> [Task inputs]:
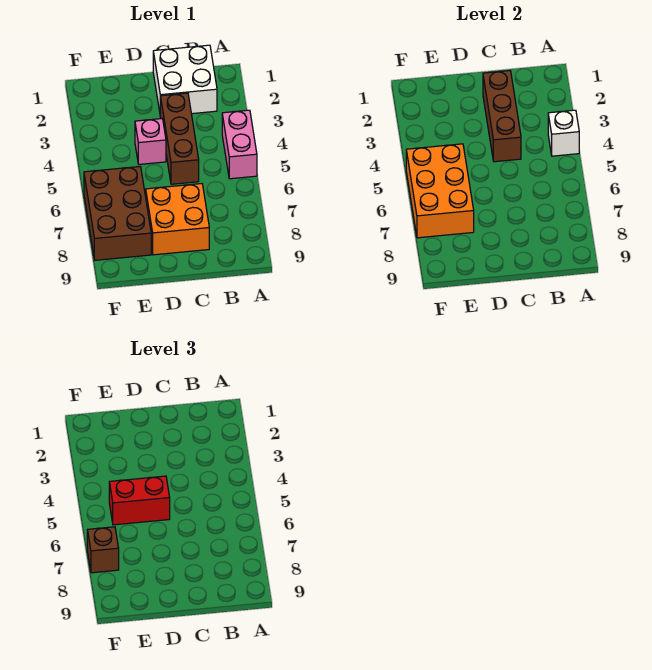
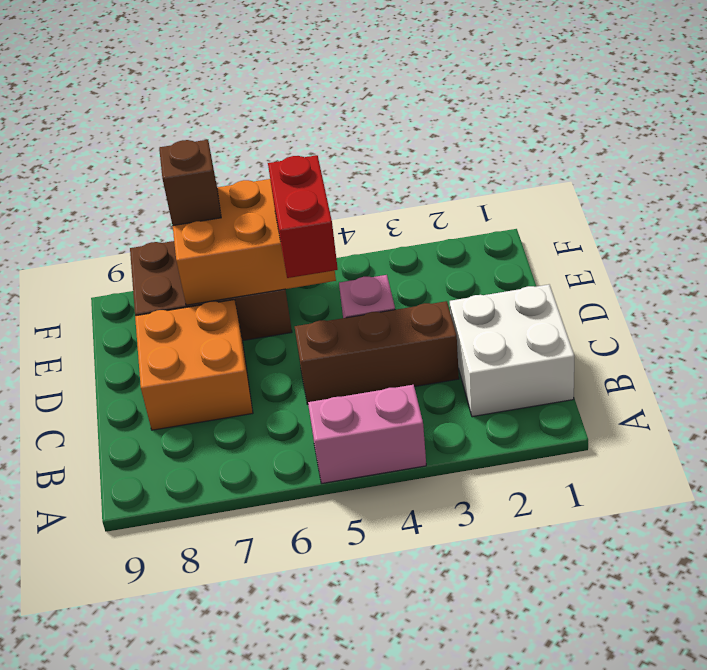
white brick A4 level 2 -> none
brown brick C2:C4 level 2 -> none

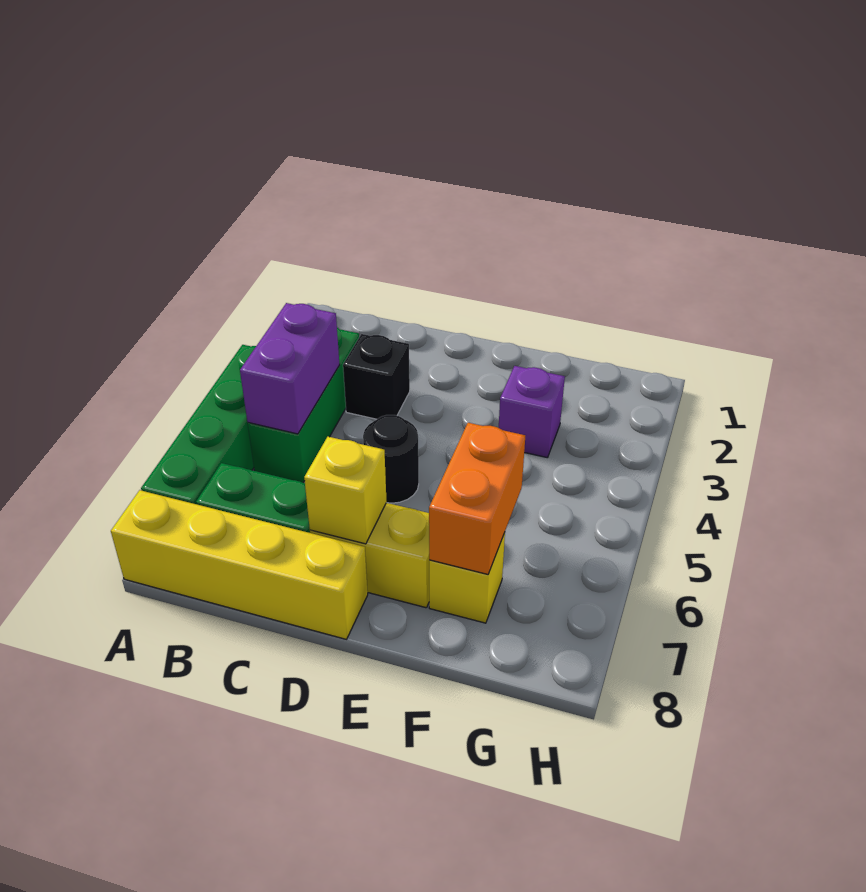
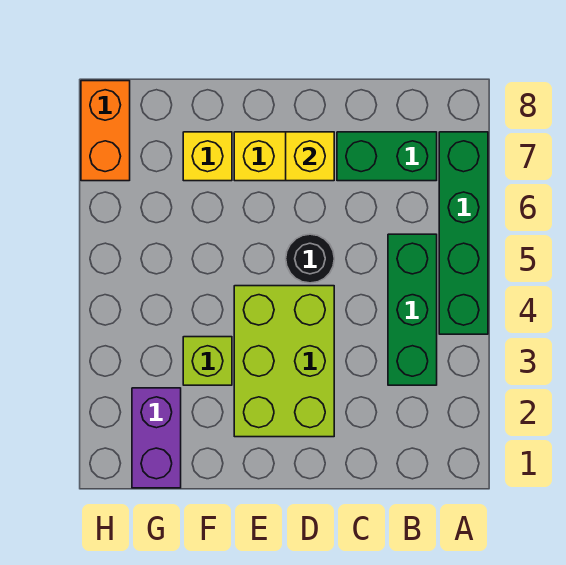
yellow brick A8:D8 level 1 -> none
purple brick B4:B5 level 2 -> purple brick G1:G2 level 1
black brick C3 level 1 -> none
none -> lime brick D2:E4 level 1
purple brick F3 level 1 -> lime brick F3 level 1
orange brick F6:F7 level 2 -> orange brick H7:H8 level 1

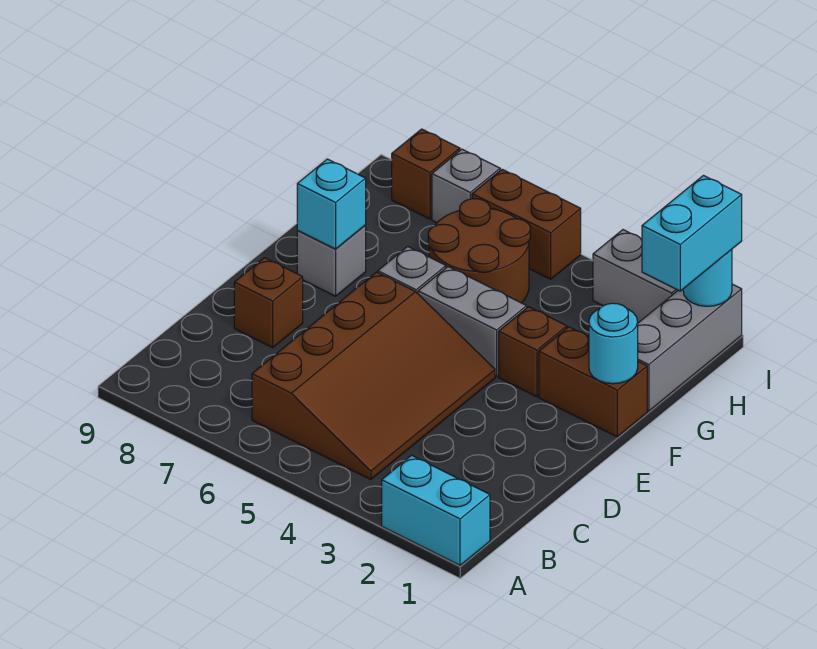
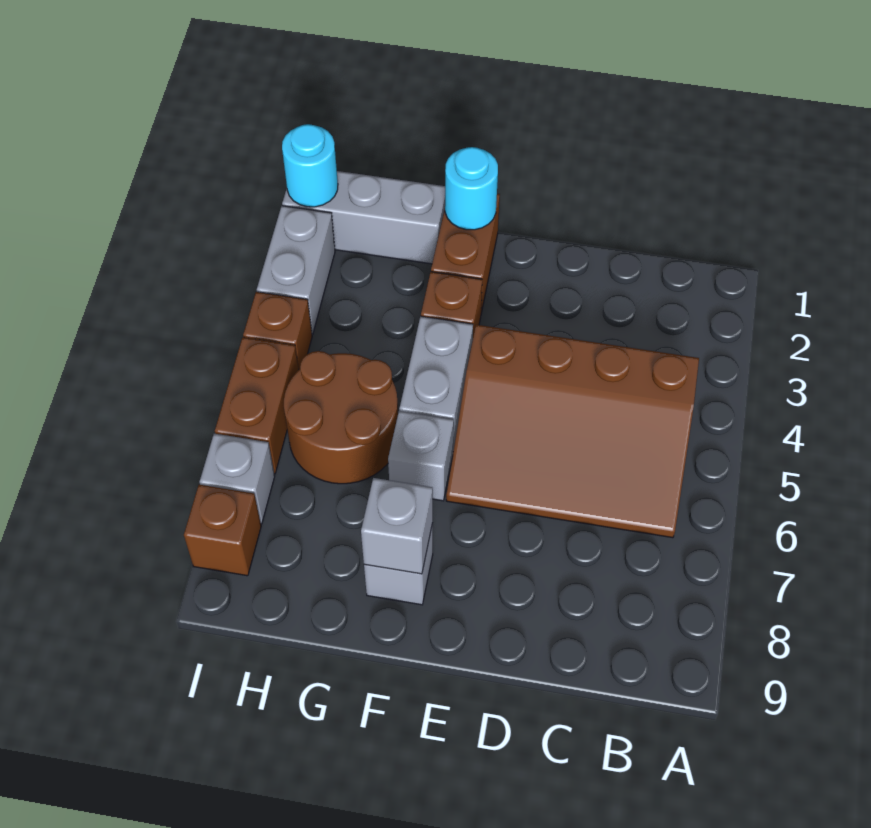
cyan brick A1:A2 level 1 -> none
brown slope B4:E6 level 1 top 6 -> brown slope B4:E6 level 1 top 4
brown brick D8 level 1 -> brown brick I4 level 1
cyan brick F8 level 2 -> grey brick F8 level 2
cyan brick H1:I1 level 3 -> none

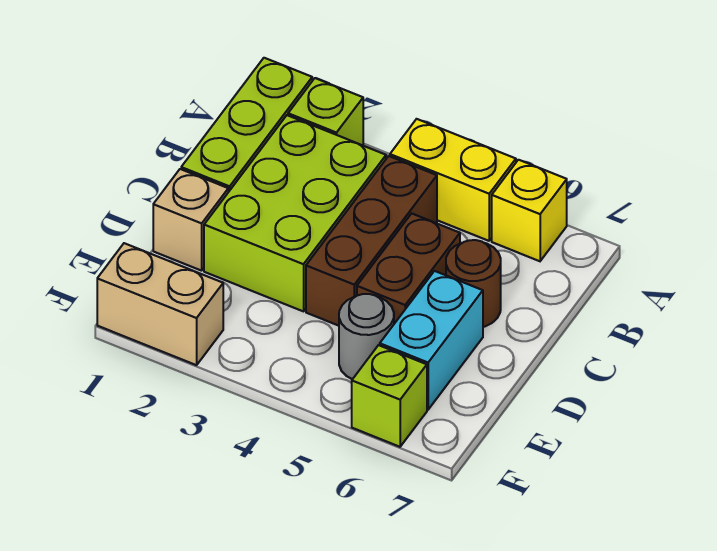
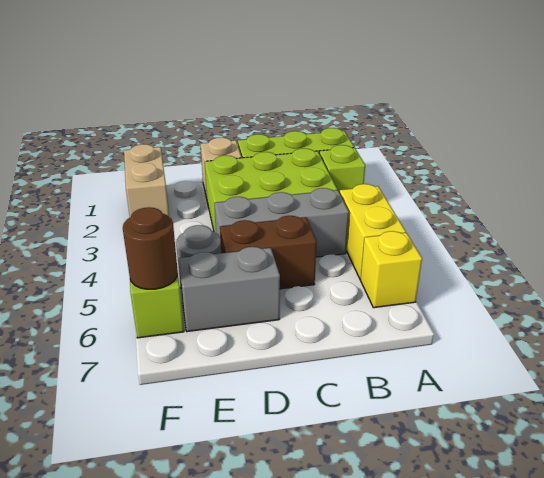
brown brick B4:D4 level 1 -> grey brick B4:D4 level 1
brown round brick C6 level 1 -> brown round brick F6 level 2
cyan brick D6:E6 level 1 -> grey brick D6:E6 level 1

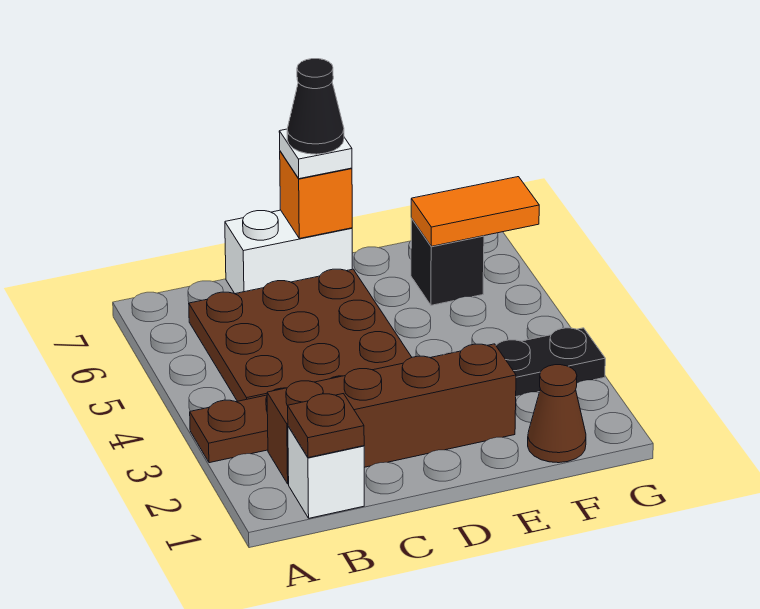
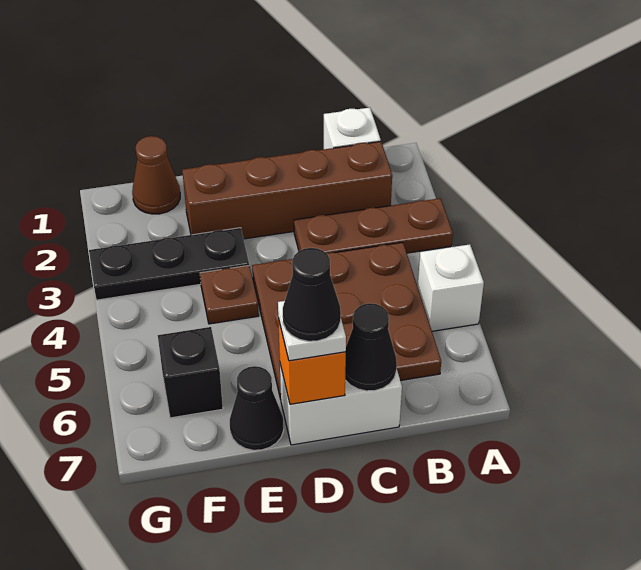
none -> white brick A5 level 1
brown plate B1 level 2 -> brown plate E4 level 1
none -> black cone C7 level 2
none -> black cone E7 level 1
orange tile F6:G6 level 2 -> none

> [Action item]:
Repeat the listing above in full, exactly, and omit its pictures.

> [Problem solution]:
white brick A4 level 2 -> none
brown brick C2:C4 level 2 -> none

yellow brick A8:D8 level 1 -> none
purple brick B4:B5 level 2 -> purple brick G1:G2 level 1
black brick C3 level 1 -> none
none -> lime brick D2:E4 level 1
purple brick F3 level 1 -> lime brick F3 level 1
orange brick F6:F7 level 2 -> orange brick H7:H8 level 1

cyan brick A1:A2 level 1 -> none
brown slope B4:E6 level 1 top 6 -> brown slope B4:E6 level 1 top 4
brown brick D8 level 1 -> brown brick I4 level 1
cyan brick F8 level 2 -> grey brick F8 level 2
cyan brick H1:I1 level 3 -> none

brown brick B4:D4 level 1 -> grey brick B4:D4 level 1
brown round brick C6 level 1 -> brown round brick F6 level 2
cyan brick D6:E6 level 1 -> grey brick D6:E6 level 1

none -> white brick A5 level 1
brown plate B1 level 2 -> brown plate E4 level 1
none -> black cone C7 level 2
none -> black cone E7 level 1
orange tile F6:G6 level 2 -> none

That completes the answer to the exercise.